[WHAT THE TASK ASKS] Please pull from the data below every line from the line with "Find the location of a particular element. The" to the line with "outbound (174, 817)", both included, and reproduce each one verbatim.

==== DATASET ====

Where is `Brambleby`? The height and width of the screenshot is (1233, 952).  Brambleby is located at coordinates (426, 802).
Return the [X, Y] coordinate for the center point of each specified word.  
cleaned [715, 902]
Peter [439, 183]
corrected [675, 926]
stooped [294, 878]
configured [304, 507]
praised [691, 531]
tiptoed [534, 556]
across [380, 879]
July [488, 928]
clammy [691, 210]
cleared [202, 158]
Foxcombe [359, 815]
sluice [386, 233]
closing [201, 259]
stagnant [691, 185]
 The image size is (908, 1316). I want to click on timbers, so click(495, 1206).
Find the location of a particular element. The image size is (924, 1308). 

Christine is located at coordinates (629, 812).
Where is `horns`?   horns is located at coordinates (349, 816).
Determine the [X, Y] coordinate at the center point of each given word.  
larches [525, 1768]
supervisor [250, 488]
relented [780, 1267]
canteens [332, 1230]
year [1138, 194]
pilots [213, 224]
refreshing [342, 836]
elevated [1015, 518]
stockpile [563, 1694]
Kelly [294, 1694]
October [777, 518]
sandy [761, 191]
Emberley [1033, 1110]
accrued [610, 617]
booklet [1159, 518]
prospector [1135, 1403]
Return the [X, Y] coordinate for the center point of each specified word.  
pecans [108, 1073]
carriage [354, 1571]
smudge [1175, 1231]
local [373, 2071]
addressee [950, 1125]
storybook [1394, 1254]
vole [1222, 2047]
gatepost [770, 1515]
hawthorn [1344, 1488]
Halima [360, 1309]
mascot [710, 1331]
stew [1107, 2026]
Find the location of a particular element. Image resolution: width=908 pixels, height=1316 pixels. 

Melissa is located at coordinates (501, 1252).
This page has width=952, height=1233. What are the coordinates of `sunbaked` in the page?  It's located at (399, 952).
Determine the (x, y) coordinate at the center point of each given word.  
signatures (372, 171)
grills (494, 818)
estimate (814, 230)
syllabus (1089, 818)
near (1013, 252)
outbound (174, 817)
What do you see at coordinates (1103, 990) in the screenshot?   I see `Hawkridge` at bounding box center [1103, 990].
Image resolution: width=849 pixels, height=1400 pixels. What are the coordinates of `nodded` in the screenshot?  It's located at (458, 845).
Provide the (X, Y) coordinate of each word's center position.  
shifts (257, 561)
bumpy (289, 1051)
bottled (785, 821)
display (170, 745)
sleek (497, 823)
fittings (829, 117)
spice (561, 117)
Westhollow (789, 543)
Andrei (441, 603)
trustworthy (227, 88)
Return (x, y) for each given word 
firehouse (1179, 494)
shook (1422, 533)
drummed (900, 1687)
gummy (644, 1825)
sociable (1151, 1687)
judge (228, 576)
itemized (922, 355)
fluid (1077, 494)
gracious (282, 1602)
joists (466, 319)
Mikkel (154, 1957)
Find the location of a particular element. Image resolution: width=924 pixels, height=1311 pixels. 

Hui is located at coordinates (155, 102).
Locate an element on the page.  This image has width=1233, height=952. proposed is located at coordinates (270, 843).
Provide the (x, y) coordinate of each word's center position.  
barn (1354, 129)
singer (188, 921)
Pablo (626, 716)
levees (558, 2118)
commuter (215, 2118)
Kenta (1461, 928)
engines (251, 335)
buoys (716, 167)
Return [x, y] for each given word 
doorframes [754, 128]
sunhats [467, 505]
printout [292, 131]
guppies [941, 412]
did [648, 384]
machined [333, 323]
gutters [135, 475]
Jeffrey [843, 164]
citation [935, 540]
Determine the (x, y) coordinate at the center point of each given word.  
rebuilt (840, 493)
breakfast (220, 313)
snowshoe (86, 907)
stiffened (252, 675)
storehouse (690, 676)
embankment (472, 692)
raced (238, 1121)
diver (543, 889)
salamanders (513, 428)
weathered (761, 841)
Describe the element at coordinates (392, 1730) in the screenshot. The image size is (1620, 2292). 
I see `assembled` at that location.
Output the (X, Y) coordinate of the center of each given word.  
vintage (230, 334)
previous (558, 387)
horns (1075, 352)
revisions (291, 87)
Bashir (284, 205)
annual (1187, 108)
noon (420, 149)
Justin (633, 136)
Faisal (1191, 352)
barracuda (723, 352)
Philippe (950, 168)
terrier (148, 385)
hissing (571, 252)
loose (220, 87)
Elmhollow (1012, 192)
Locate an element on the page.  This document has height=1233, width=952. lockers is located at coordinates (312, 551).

====

[EXPECTED OUTPUT]
Find the location of a particular element. The image size is (924, 1308). 

Christine is located at coordinates (629, 812).
Where is `horns`?   horns is located at coordinates (349, 816).
Determine the [X, Y] coordinate at the center point of each given word.  
larches [525, 1768]
supervisor [250, 488]
relented [780, 1267]
canteens [332, 1230]
year [1138, 194]
pilots [213, 224]
refreshing [342, 836]
elevated [1015, 518]
stockpile [563, 1694]
Kelly [294, 1694]
October [777, 518]
sandy [761, 191]
Emberley [1033, 1110]
accrued [610, 617]
booklet [1159, 518]
prospector [1135, 1403]
Return the [X, Y] coordinate for the center point of each specified word.  
pecans [108, 1073]
carriage [354, 1571]
smudge [1175, 1231]
local [373, 2071]
addressee [950, 1125]
storybook [1394, 1254]
vole [1222, 2047]
gatepost [770, 1515]
hawthorn [1344, 1488]
Halima [360, 1309]
mascot [710, 1331]
stew [1107, 2026]
Find the location of a particular element. Image resolution: width=908 pixels, height=1316 pixels. 

Melissa is located at coordinates (501, 1252).
This page has width=952, height=1233. What are the coordinates of `sunbaked` in the page?  It's located at (399, 952).
Determine the (x, y) coordinate at the center point of each given word.  
signatures (372, 171)
grills (494, 818)
estimate (814, 230)
syllabus (1089, 818)
near (1013, 252)
outbound (174, 817)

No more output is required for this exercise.